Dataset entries
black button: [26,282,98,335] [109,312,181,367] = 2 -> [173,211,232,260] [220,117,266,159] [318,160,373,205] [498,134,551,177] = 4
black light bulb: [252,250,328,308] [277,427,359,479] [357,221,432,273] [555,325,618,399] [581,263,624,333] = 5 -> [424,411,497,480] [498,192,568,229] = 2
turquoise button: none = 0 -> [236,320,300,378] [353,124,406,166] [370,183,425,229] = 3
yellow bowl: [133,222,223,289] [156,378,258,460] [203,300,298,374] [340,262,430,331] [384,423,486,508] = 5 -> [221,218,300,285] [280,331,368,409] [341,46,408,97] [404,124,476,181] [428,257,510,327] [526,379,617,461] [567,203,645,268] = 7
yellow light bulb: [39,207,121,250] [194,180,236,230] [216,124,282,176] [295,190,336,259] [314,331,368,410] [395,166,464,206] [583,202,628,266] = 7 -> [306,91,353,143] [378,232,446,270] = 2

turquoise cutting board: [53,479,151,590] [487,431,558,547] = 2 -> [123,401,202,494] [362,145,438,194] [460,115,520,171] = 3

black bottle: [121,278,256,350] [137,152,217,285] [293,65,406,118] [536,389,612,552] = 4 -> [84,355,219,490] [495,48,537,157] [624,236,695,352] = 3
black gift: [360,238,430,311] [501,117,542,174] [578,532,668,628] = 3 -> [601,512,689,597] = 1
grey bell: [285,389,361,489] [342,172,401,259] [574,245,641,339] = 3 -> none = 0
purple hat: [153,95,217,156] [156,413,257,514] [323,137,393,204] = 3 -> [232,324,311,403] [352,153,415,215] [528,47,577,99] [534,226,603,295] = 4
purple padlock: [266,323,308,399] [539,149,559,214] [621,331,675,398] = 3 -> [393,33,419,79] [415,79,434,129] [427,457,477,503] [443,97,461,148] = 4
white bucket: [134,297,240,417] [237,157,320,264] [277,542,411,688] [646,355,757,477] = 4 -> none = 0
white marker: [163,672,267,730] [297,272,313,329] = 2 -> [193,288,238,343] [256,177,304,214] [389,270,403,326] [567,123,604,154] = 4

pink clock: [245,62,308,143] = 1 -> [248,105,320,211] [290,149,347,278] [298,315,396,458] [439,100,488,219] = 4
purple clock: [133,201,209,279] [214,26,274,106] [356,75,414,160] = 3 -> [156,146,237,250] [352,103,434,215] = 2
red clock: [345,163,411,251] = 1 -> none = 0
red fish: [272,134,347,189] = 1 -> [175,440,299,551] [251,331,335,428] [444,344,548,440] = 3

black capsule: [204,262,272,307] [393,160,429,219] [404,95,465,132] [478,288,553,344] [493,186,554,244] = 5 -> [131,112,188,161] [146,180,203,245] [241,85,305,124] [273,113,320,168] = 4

* [TASK REQUIREMENTS]
Report how many lines of the records hold the word "button", and supply no other text.

* [ANSWER FOR THIS EXERCISE]
2